▸ **DATA TO PROCESS**
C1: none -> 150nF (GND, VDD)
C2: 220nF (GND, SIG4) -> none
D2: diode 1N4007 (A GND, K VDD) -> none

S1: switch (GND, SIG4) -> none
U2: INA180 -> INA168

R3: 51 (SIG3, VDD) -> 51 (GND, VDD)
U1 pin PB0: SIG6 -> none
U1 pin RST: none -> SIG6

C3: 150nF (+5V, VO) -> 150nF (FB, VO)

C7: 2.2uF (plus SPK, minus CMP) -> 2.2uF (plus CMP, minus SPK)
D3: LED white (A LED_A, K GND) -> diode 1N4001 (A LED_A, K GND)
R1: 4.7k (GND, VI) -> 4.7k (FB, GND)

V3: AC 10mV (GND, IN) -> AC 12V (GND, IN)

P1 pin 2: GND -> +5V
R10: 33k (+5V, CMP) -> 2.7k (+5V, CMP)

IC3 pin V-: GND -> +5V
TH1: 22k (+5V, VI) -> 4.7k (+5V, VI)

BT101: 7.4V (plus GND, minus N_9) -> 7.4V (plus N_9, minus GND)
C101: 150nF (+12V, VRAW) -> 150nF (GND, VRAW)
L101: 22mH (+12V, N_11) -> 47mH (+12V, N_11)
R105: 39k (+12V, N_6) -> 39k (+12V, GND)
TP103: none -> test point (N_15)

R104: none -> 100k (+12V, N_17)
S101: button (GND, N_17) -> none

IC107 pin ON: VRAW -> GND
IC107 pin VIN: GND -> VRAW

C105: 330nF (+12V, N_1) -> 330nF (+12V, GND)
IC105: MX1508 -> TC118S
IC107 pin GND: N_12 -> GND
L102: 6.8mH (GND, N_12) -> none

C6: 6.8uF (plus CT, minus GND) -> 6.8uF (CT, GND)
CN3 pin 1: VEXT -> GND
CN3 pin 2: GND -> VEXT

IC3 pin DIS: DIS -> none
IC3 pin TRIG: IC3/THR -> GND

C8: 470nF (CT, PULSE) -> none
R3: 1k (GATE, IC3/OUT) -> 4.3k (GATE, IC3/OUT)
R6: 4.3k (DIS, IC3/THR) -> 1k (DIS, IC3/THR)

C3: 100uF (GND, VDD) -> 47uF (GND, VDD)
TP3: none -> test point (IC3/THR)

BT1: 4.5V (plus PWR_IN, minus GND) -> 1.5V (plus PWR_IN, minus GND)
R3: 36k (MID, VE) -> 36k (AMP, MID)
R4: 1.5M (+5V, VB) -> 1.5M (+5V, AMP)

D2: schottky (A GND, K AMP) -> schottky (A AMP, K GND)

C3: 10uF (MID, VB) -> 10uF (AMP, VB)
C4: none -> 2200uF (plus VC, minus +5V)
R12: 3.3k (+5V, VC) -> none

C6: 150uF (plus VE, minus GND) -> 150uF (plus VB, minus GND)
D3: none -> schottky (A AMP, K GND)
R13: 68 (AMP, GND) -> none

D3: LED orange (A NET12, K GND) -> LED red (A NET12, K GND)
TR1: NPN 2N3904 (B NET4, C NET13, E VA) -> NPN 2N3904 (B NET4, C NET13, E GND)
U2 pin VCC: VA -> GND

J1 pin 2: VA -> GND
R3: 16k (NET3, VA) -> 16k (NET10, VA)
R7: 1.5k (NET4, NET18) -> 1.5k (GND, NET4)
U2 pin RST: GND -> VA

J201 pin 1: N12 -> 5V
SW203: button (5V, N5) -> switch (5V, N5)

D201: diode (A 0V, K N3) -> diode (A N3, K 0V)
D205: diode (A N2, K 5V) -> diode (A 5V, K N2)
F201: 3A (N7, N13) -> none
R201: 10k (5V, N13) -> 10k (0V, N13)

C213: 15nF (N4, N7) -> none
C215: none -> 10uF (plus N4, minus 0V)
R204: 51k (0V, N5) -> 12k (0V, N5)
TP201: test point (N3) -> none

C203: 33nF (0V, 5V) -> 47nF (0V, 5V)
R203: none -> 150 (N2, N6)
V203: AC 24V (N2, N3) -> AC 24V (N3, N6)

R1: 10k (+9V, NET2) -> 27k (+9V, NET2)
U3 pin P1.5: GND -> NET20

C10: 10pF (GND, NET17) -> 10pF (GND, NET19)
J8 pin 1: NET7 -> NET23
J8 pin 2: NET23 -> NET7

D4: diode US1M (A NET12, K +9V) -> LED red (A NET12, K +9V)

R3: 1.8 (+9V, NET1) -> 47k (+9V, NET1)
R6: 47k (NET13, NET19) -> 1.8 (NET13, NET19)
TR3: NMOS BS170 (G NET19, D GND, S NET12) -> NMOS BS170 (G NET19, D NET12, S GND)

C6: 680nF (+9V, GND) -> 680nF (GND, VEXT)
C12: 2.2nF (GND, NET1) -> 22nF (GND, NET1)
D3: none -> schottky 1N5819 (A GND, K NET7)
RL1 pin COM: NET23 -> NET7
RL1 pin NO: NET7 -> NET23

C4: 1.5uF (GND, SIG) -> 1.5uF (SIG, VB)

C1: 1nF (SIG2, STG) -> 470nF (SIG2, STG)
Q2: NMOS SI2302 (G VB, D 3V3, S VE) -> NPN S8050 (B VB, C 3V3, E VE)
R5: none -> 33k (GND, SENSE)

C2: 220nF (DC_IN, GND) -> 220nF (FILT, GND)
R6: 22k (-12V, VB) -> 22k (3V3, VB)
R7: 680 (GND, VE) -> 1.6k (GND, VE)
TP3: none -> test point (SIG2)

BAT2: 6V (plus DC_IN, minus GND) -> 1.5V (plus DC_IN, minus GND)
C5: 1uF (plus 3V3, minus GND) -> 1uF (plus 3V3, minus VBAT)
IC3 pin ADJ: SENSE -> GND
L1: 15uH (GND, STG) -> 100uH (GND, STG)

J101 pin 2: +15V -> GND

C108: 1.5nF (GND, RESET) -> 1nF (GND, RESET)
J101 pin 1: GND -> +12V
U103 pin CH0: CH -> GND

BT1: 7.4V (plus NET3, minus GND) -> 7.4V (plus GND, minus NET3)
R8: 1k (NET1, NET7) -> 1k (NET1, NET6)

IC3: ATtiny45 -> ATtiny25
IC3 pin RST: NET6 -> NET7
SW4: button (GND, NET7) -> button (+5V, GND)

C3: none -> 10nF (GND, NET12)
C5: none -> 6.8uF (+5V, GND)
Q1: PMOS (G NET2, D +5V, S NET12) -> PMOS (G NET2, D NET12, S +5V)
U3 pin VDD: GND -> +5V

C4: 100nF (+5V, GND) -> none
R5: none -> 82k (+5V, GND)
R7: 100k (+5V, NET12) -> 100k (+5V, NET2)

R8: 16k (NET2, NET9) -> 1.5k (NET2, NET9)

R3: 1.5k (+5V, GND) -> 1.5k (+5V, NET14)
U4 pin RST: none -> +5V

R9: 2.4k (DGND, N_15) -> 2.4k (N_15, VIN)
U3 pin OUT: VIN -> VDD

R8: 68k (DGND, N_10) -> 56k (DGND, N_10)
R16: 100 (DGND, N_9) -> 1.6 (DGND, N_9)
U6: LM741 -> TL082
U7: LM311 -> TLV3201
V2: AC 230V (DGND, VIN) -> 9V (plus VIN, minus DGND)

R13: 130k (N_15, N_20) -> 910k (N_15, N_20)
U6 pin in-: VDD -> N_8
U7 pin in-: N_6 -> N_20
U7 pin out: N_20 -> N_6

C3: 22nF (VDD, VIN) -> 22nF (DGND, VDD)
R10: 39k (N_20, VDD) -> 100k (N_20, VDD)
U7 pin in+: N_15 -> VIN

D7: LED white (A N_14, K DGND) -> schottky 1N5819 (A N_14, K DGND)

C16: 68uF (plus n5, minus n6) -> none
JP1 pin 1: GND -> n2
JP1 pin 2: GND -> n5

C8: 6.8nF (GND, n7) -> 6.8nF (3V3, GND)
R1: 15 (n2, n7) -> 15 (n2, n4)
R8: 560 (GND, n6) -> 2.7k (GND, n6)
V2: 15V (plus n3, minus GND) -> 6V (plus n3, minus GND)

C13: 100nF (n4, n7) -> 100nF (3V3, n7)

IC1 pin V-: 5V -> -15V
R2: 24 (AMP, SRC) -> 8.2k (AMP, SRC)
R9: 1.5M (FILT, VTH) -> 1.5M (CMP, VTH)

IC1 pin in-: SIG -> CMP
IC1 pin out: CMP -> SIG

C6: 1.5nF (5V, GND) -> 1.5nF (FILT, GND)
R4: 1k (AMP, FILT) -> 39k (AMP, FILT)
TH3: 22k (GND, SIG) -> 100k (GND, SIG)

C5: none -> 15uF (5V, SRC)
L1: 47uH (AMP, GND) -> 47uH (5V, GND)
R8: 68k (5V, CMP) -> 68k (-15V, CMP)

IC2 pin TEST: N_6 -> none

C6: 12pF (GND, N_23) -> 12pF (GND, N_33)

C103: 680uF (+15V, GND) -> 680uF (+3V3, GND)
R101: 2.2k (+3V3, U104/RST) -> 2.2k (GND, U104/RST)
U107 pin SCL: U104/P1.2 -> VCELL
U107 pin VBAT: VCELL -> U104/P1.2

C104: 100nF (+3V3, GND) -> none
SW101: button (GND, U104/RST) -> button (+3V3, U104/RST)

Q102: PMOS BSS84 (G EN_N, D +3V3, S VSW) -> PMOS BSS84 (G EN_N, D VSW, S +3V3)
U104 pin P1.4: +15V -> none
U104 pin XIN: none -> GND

▸ **TASK TO CARRY OUT**
Exactly reproduce the lines from the one containing "U3 pin OUT: VIN -> VDD" through the end of the records, and only those lines.

▸ **RESULT**
U3 pin OUT: VIN -> VDD

R8: 68k (DGND, N_10) -> 56k (DGND, N_10)
R16: 100 (DGND, N_9) -> 1.6 (DGND, N_9)
U6: LM741 -> TL082
U7: LM311 -> TLV3201
V2: AC 230V (DGND, VIN) -> 9V (plus VIN, minus DGND)

R13: 130k (N_15, N_20) -> 910k (N_15, N_20)
U6 pin in-: VDD -> N_8
U7 pin in-: N_6 -> N_20
U7 pin out: N_20 -> N_6

C3: 22nF (VDD, VIN) -> 22nF (DGND, VDD)
R10: 39k (N_20, VDD) -> 100k (N_20, VDD)
U7 pin in+: N_15 -> VIN

D7: LED white (A N_14, K DGND) -> schottky 1N5819 (A N_14, K DGND)

C16: 68uF (plus n5, minus n6) -> none
JP1 pin 1: GND -> n2
JP1 pin 2: GND -> n5

C8: 6.8nF (GND, n7) -> 6.8nF (3V3, GND)
R1: 15 (n2, n7) -> 15 (n2, n4)
R8: 560 (GND, n6) -> 2.7k (GND, n6)
V2: 15V (plus n3, minus GND) -> 6V (plus n3, minus GND)

C13: 100nF (n4, n7) -> 100nF (3V3, n7)

IC1 pin V-: 5V -> -15V
R2: 24 (AMP, SRC) -> 8.2k (AMP, SRC)
R9: 1.5M (FILT, VTH) -> 1.5M (CMP, VTH)

IC1 pin in-: SIG -> CMP
IC1 pin out: CMP -> SIG

C6: 1.5nF (5V, GND) -> 1.5nF (FILT, GND)
R4: 1k (AMP, FILT) -> 39k (AMP, FILT)
TH3: 22k (GND, SIG) -> 100k (GND, SIG)

C5: none -> 15uF (5V, SRC)
L1: 47uH (AMP, GND) -> 47uH (5V, GND)
R8: 68k (5V, CMP) -> 68k (-15V, CMP)

IC2 pin TEST: N_6 -> none

C6: 12pF (GND, N_23) -> 12pF (GND, N_33)

C103: 680uF (+15V, GND) -> 680uF (+3V3, GND)
R101: 2.2k (+3V3, U104/RST) -> 2.2k (GND, U104/RST)
U107 pin SCL: U104/P1.2 -> VCELL
U107 pin VBAT: VCELL -> U104/P1.2

C104: 100nF (+3V3, GND) -> none
SW101: button (GND, U104/RST) -> button (+3V3, U104/RST)

Q102: PMOS BSS84 (G EN_N, D +3V3, S VSW) -> PMOS BSS84 (G EN_N, D VSW, S +3V3)
U104 pin P1.4: +15V -> none
U104 pin XIN: none -> GND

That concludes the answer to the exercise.